╔══

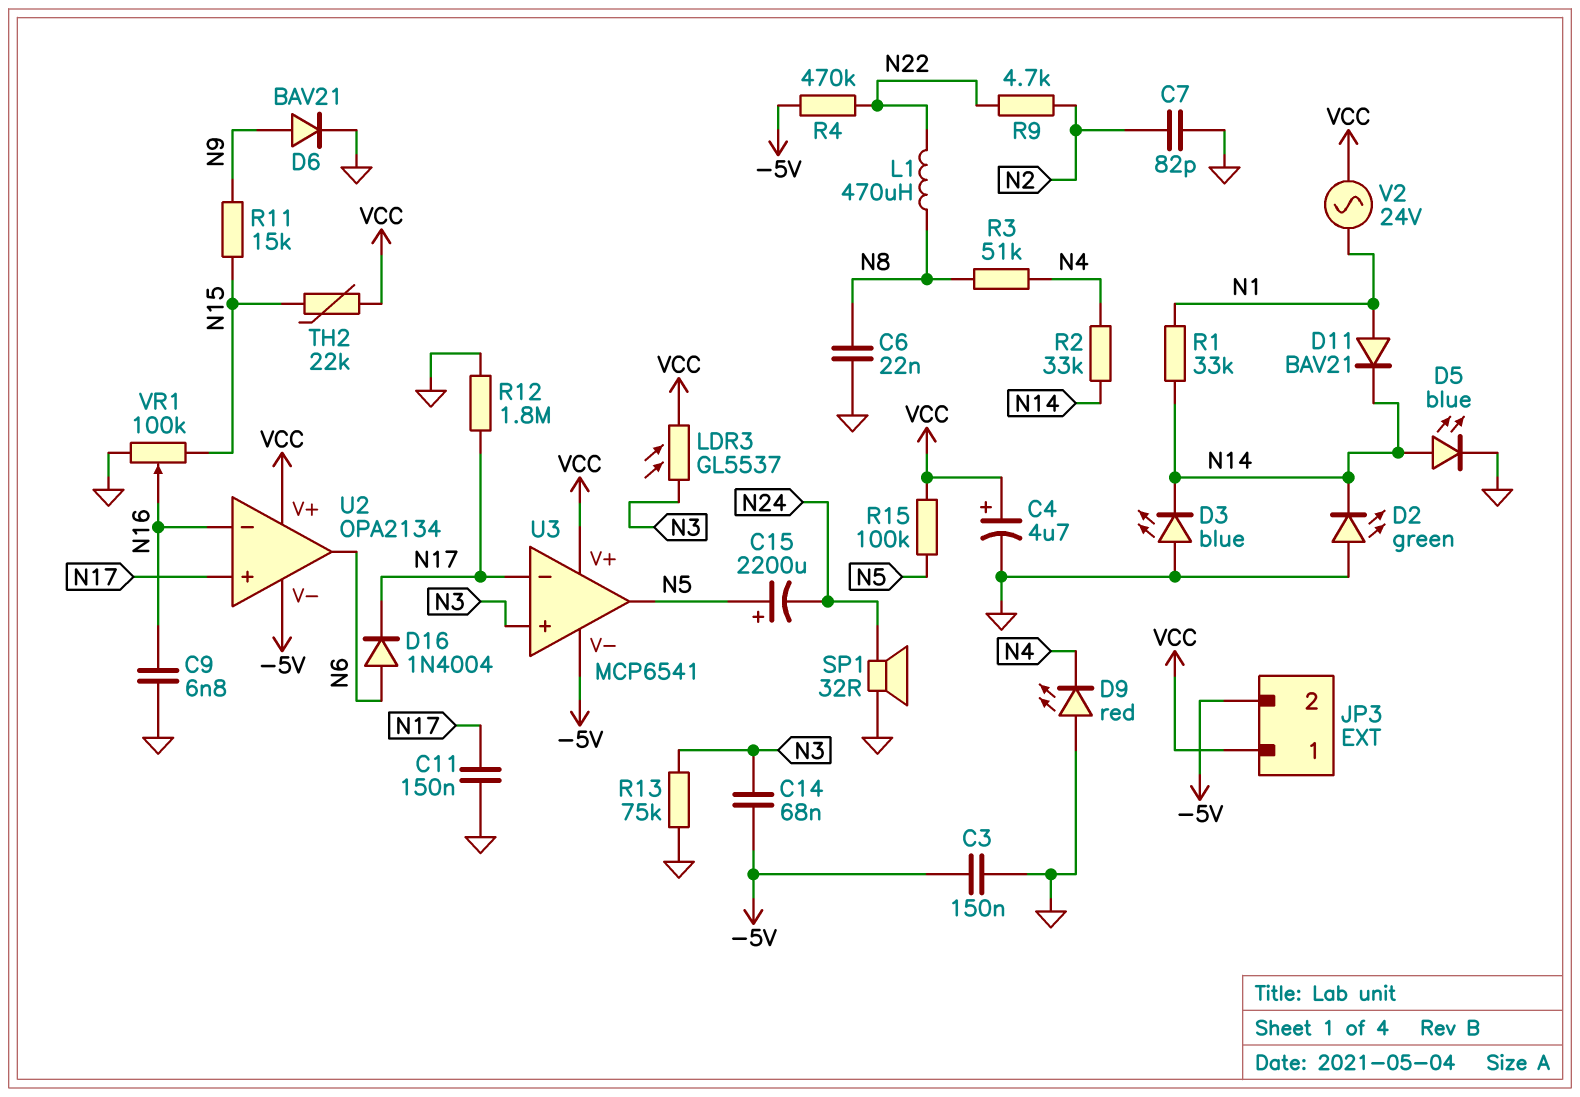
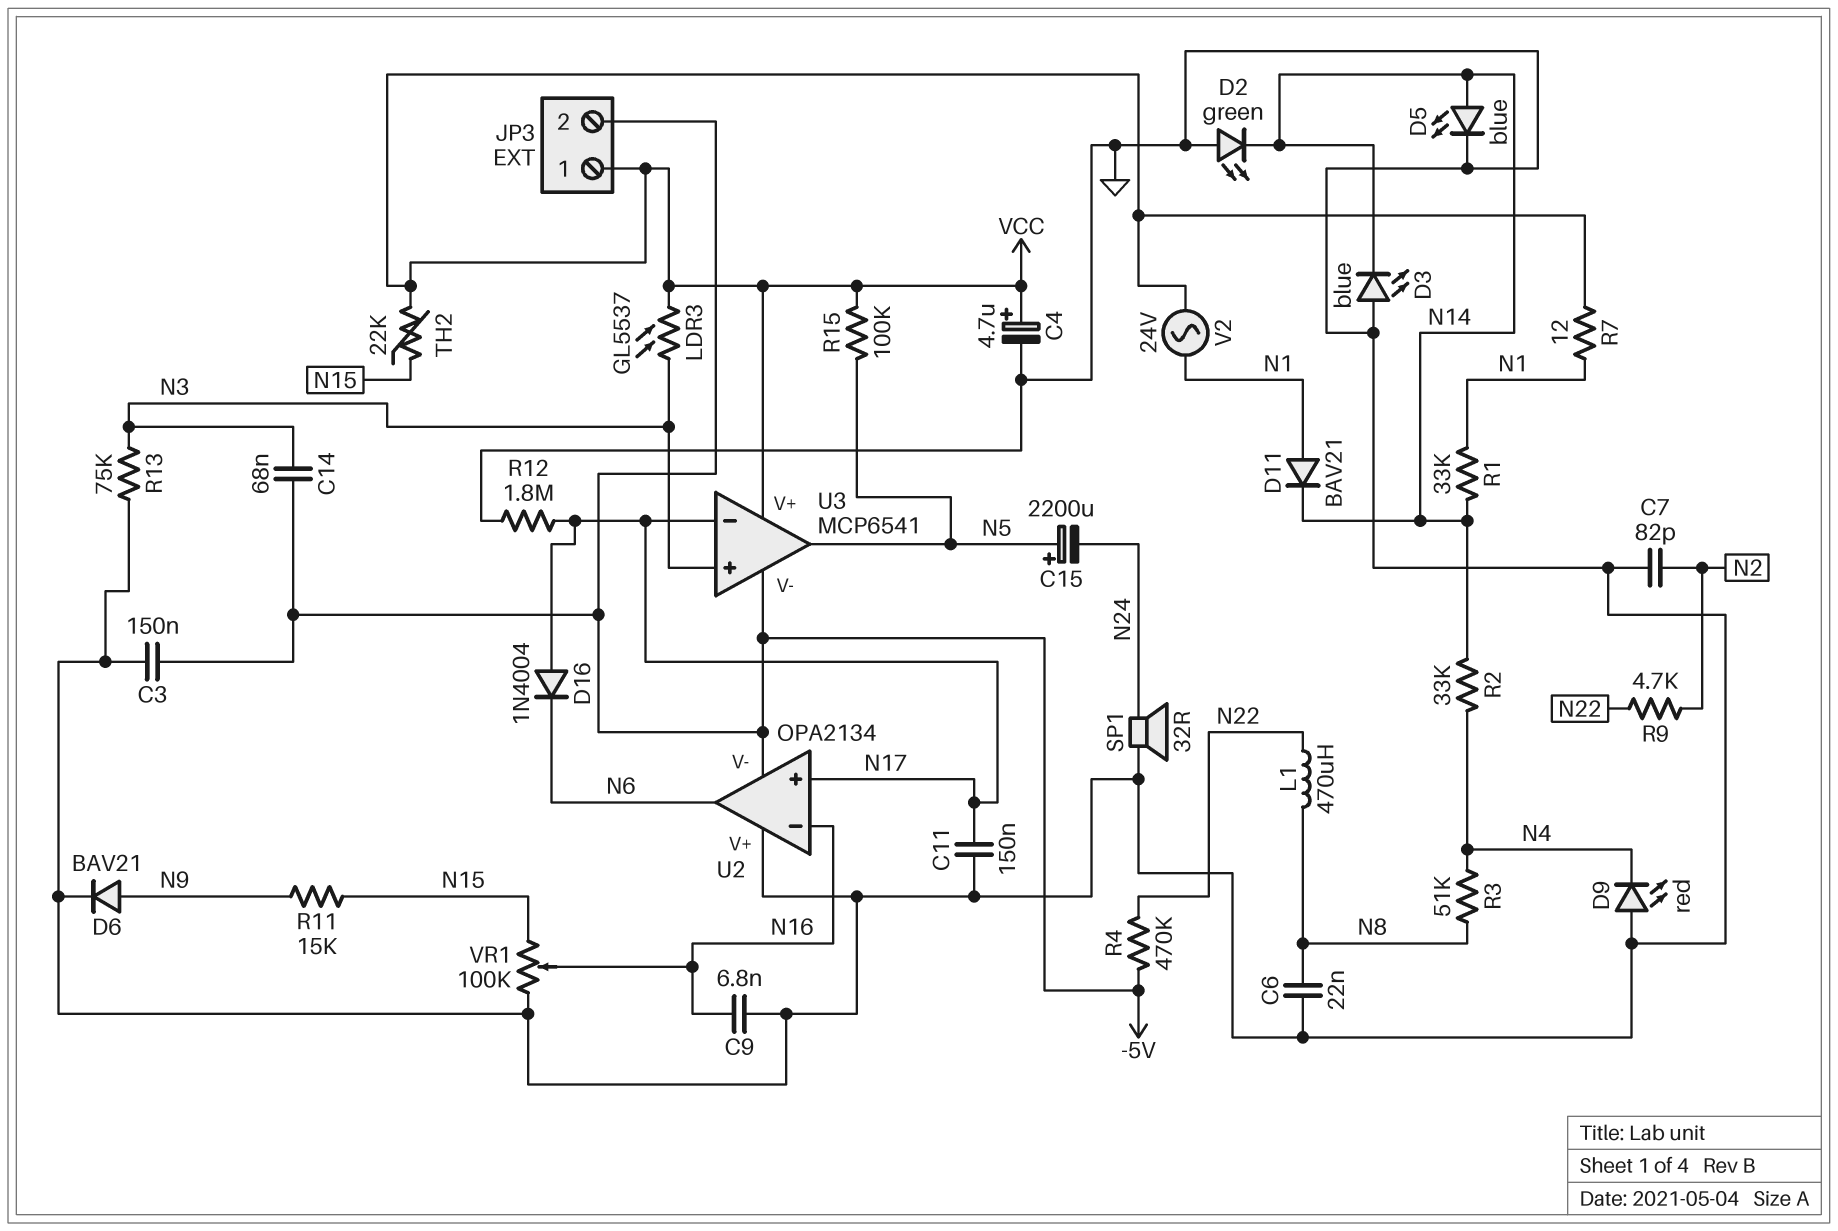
D16: diode 1N4004 (A N6, K N17) -> diode 1N4004 (A N17, K N6)
R7: none -> 12 (N1, VCC)
U2 pin V+: VCC -> GND

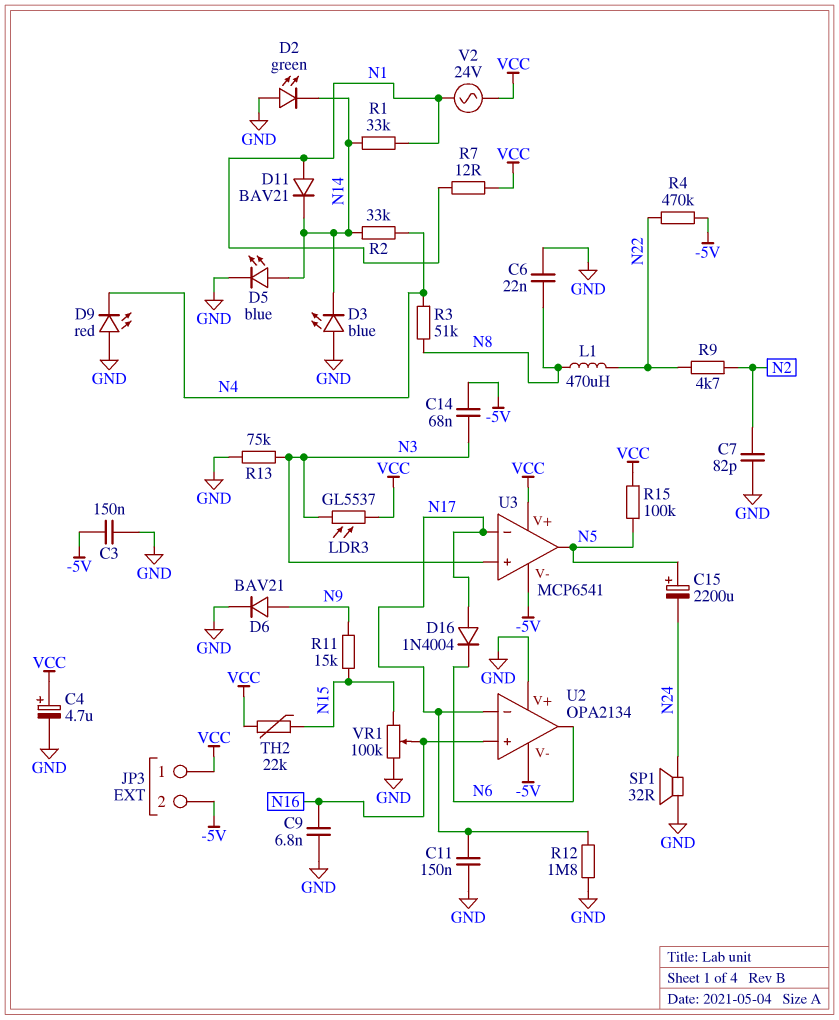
U2 pin in+: N17 -> N16
U2 pin in-: N16 -> N17

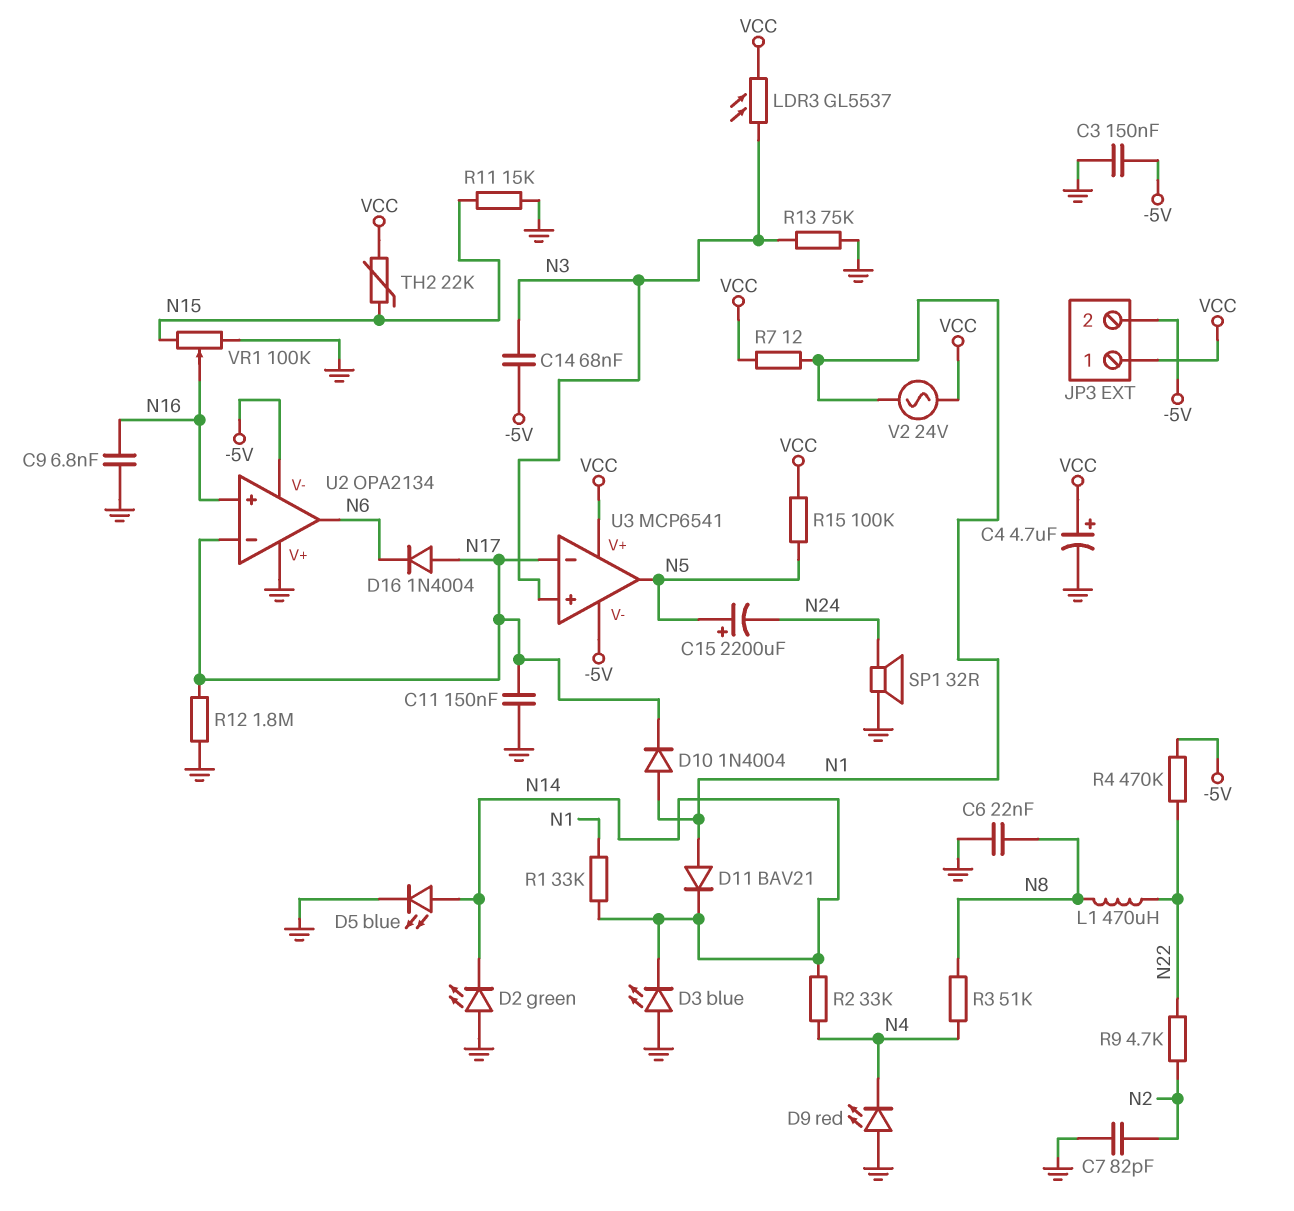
D6: diode BAV21 (A N9, K GND) -> none
D10: none -> diode 1N4004 (A N1, K N17)
R11: 15k (N9, N15) -> 15k (GND, N15)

╚══

▶ [WHAT YOU SHOULD DO]:
Please retype every record above exactly, leaving out the pictures.

▶ [RESULT]:
D16: diode 1N4004 (A N6, K N17) -> diode 1N4004 (A N17, K N6)
R7: none -> 12 (N1, VCC)
U2 pin V+: VCC -> GND

U2 pin in+: N17 -> N16
U2 pin in-: N16 -> N17

D6: diode BAV21 (A N9, K GND) -> none
D10: none -> diode 1N4004 (A N1, K N17)
R11: 15k (N9, N15) -> 15k (GND, N15)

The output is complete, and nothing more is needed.